Exercise instructions:
Write the entries below out again exactly, but skip the pictures.

Data under study:
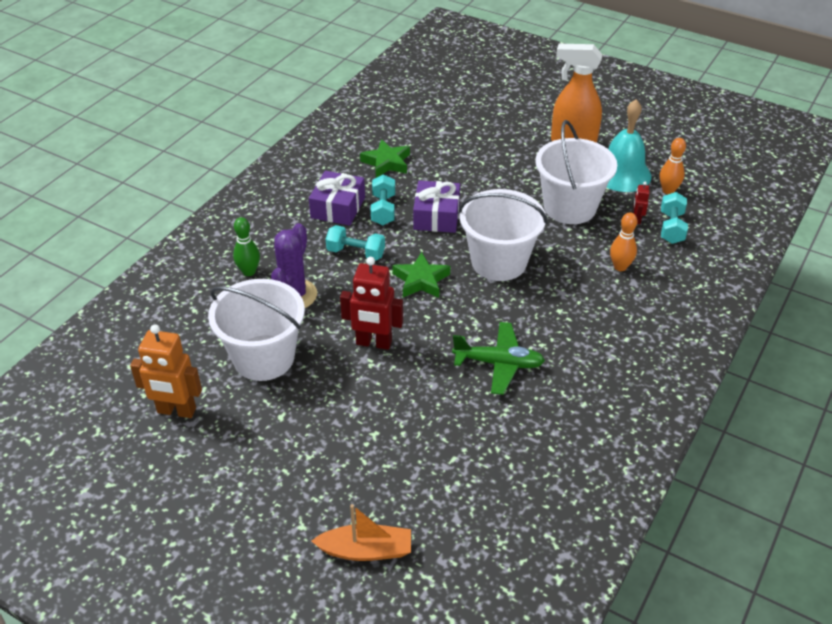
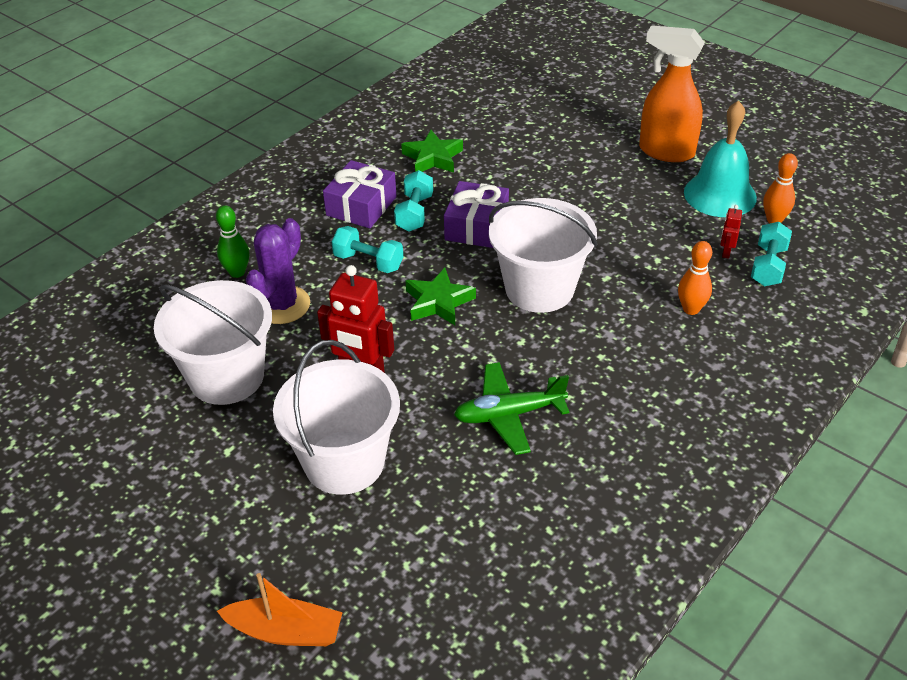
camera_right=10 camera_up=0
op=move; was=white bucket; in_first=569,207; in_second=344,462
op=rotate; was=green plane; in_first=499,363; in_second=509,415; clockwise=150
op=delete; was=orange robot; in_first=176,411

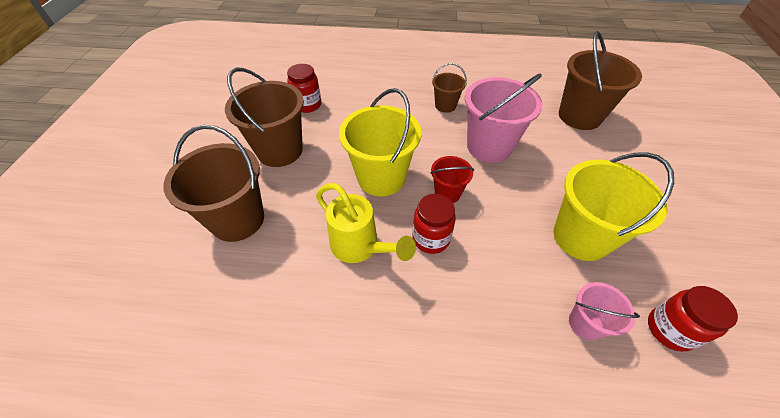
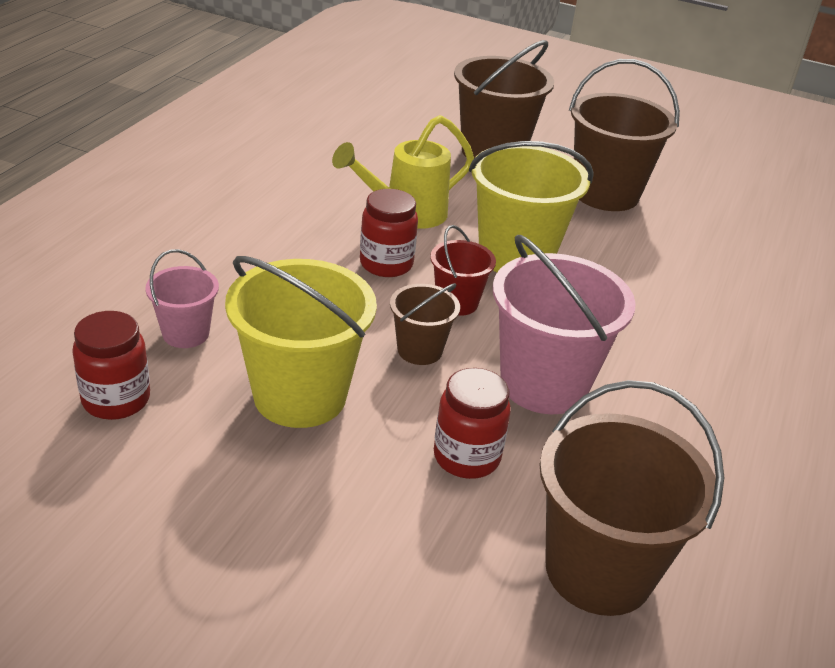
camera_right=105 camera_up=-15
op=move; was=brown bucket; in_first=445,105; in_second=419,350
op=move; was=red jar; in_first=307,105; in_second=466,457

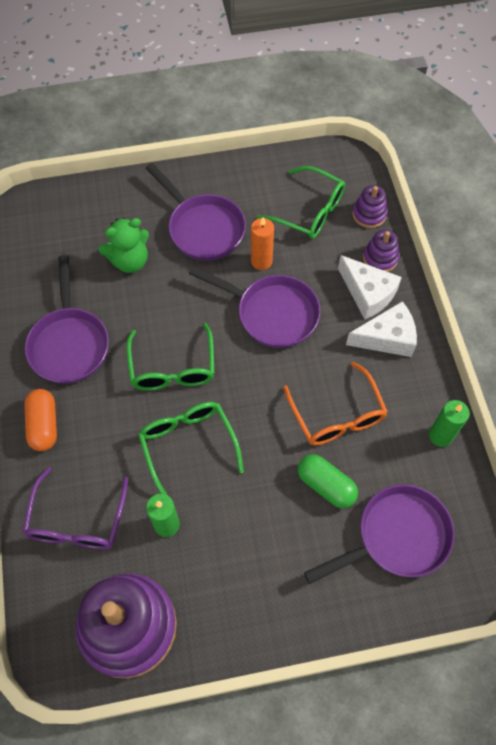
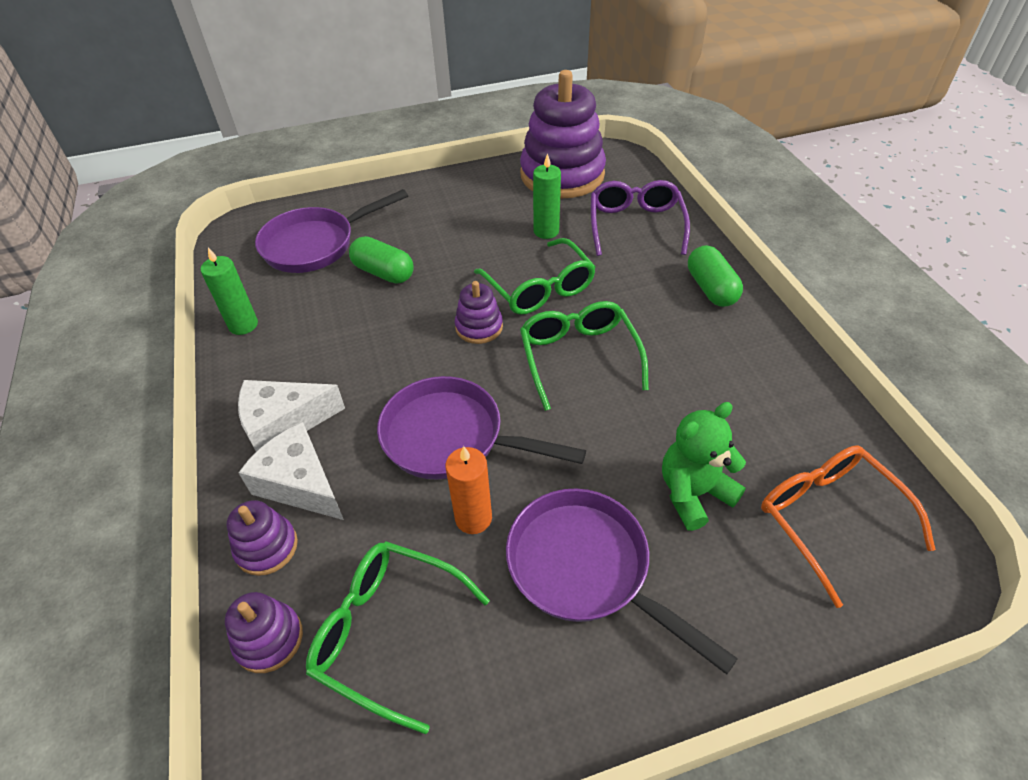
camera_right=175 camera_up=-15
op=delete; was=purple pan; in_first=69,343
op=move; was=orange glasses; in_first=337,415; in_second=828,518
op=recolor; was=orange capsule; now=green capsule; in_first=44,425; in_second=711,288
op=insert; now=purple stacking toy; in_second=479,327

Result:
camera_right=10 camera_up=0
op=move; was=white bucket; in_first=569,207; in_second=344,462
op=rotate; was=green plane; in_first=499,363; in_second=509,415; clockwise=150
op=delete; was=orange robot; in_first=176,411

camera_right=105 camera_up=-15
op=move; was=brown bucket; in_first=445,105; in_second=419,350
op=move; was=red jar; in_first=307,105; in_second=466,457

camera_right=175 camera_up=-15
op=delete; was=purple pan; in_first=69,343
op=move; was=orange glasses; in_first=337,415; in_second=828,518
op=recolor; was=orange capsule; now=green capsule; in_first=44,425; in_second=711,288
op=insert; now=purple stacking toy; in_second=479,327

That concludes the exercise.